**Goal of the exercise**.
Could you rewrite every one of the items below, swapping each "highlighted" for "marked" and keeping everything else unchanged, with the pictures left out of your answer?

**Source material**.
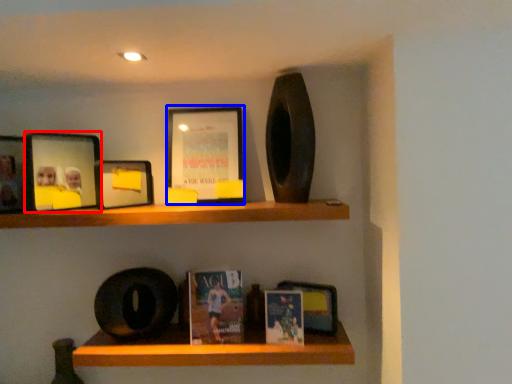
Question: Which object appears closest to the camera in this image, picture frame (highlighted by a red box) or picture frame (highlighted by a blue box)?

Choices:
 (A) picture frame
 (B) picture frame

Answer: (A)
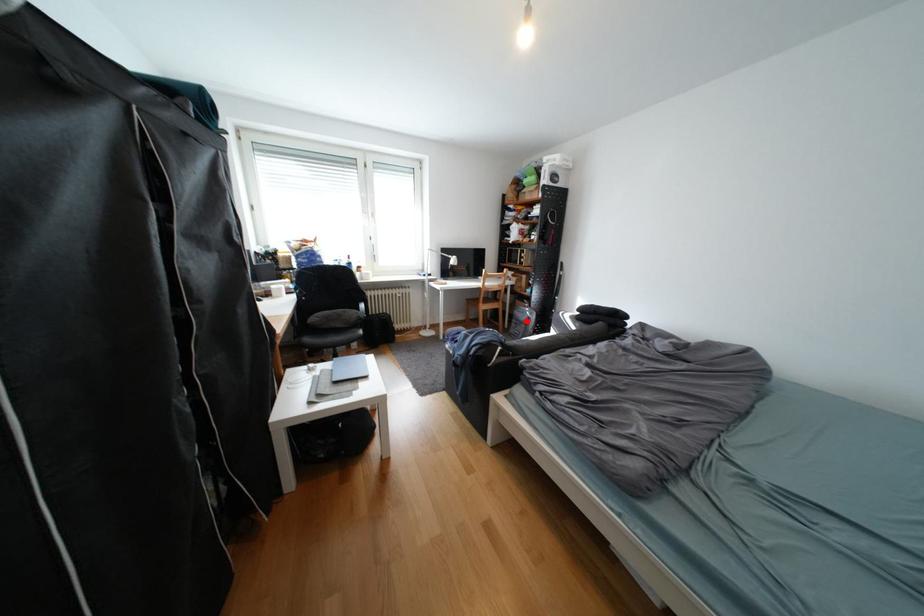
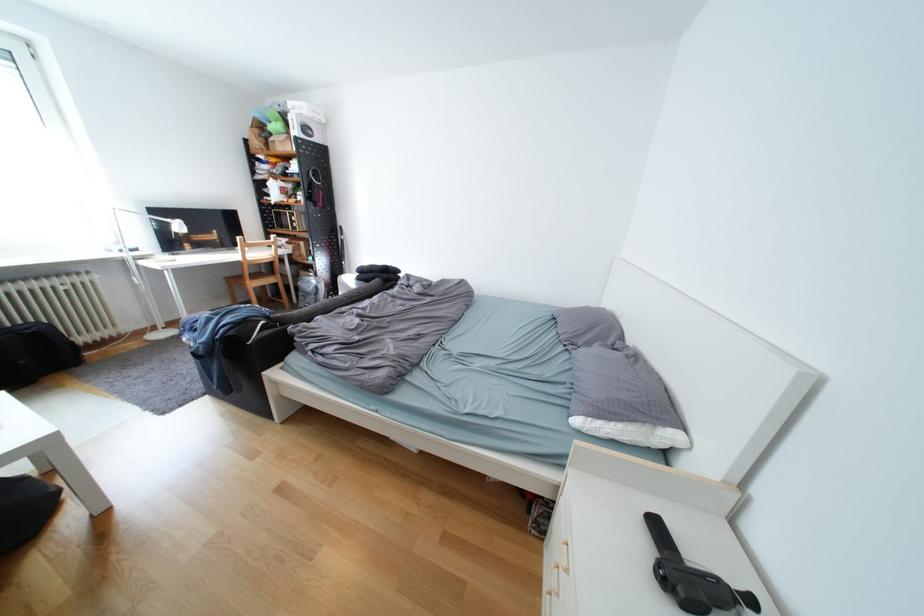
Where in the second image is the point corresponding to the highlighted location from the first image?

(313, 294)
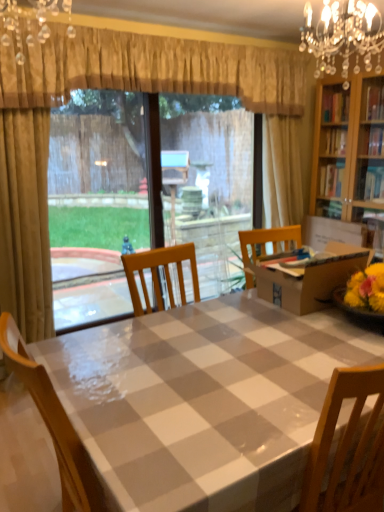
Identify the location of free area below crystal glass chandelier at upper center, placed as the 1th light fixture when sorted from front to back (from a real-world perspective). (64, 350).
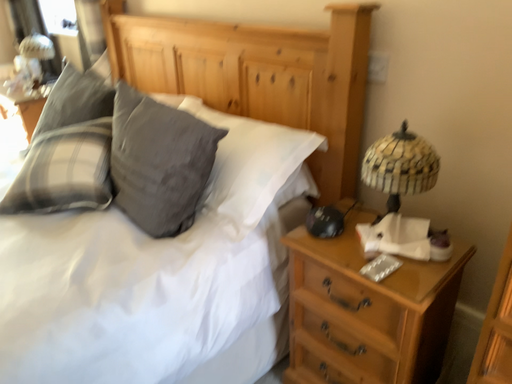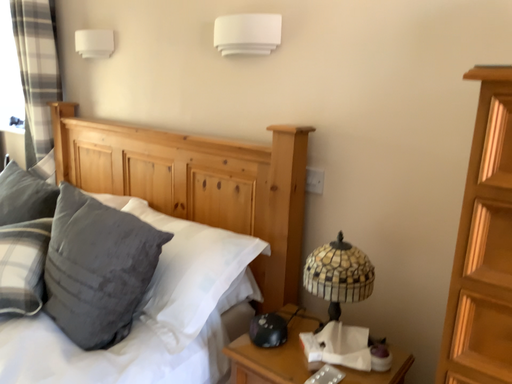
Question: How did the camera likely rotate when shooting the video?

Choices:
 (A) rotated downward
 (B) rotated upward

Answer: (B)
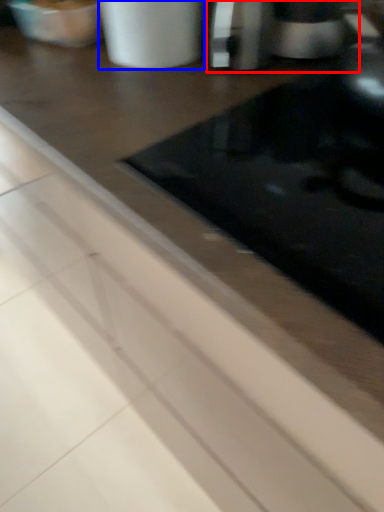
Question: Which object is further to the camera taking this photo, coffee machine (highlighted by a red box) or appliance (highlighted by a blue box)?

**Solution to the exercise**.
Question: Which object appears closest to the camera in this image, picture frame (marked by a red box) or picture frame (marked by a blue box)?

Choices:
 (A) picture frame
 (B) picture frame

Answer: (A)
Where in the second image is the point corresponding to the marked location from the first image?

(313, 294)
Identify the location of free area below crystal glass chandelier at upper center, placed as the 1th light fixture when sorted from front to back (from a real-world perspective). (64, 350).
Question: How did the camera likely rotate when shooting the video?

Choices:
 (A) rotated downward
 (B) rotated upward

Answer: (B)
Question: Which object is further to the camera taking this photo, coffee machine (marked by a red box) or appliance (marked by a blue box)?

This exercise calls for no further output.